Segment Start: Data shown

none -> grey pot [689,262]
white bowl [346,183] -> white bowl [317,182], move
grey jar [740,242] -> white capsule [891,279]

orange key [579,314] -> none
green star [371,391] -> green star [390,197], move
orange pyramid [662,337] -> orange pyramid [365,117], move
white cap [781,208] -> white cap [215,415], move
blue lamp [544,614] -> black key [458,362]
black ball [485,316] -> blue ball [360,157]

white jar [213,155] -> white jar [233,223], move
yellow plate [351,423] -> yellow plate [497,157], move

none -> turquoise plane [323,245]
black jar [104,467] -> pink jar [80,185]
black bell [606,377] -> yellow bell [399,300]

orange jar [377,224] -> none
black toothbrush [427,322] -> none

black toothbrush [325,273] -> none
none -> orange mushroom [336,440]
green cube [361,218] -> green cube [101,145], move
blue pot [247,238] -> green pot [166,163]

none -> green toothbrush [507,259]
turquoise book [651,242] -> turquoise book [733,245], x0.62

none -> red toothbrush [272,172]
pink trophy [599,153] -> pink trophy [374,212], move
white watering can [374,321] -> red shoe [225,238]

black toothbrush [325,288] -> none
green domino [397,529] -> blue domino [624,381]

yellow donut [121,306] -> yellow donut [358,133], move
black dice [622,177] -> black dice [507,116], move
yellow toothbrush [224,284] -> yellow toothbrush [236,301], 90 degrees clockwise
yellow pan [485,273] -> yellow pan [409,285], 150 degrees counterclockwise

Segment End: Data shown

— Prompt —
What lines in the entries above hold "blue"? Copy every one.

— Result below —
blue lamp [544,614] -> black key [458,362]
black ball [485,316] -> blue ball [360,157]
blue pot [247,238] -> green pot [166,163]
green domino [397,529] -> blue domino [624,381]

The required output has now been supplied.